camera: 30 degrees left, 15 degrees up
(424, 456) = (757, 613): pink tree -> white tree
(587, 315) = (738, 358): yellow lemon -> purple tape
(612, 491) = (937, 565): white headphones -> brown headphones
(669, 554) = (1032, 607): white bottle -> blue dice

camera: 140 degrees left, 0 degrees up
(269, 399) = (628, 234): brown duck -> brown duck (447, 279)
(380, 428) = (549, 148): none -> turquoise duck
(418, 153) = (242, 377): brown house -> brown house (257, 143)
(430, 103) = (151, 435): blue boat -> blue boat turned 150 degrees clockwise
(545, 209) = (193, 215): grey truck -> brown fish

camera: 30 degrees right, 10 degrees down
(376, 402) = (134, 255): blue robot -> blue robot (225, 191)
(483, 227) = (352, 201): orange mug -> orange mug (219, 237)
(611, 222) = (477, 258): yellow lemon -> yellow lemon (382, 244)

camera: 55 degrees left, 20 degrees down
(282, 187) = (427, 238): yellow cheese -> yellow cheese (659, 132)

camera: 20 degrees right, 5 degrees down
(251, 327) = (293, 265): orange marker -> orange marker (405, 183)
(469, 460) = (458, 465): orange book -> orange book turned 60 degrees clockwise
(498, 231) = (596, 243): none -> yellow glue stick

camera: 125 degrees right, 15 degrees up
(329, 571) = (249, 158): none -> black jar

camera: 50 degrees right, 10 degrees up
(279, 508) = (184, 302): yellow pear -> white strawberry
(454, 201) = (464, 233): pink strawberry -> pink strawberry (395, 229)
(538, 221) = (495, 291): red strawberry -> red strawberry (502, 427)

**Work to be completed:**
Every line containing the word "camera" should be copied from the material.

**Solution for this problem:**
camera: 30 degrees left, 15 degrees up
camera: 140 degrees left, 0 degrees up
camera: 30 degrees right, 10 degrees down
camera: 55 degrees left, 20 degrees down
camera: 20 degrees right, 5 degrees down
camera: 125 degrees right, 15 degrees up
camera: 50 degrees right, 10 degrees up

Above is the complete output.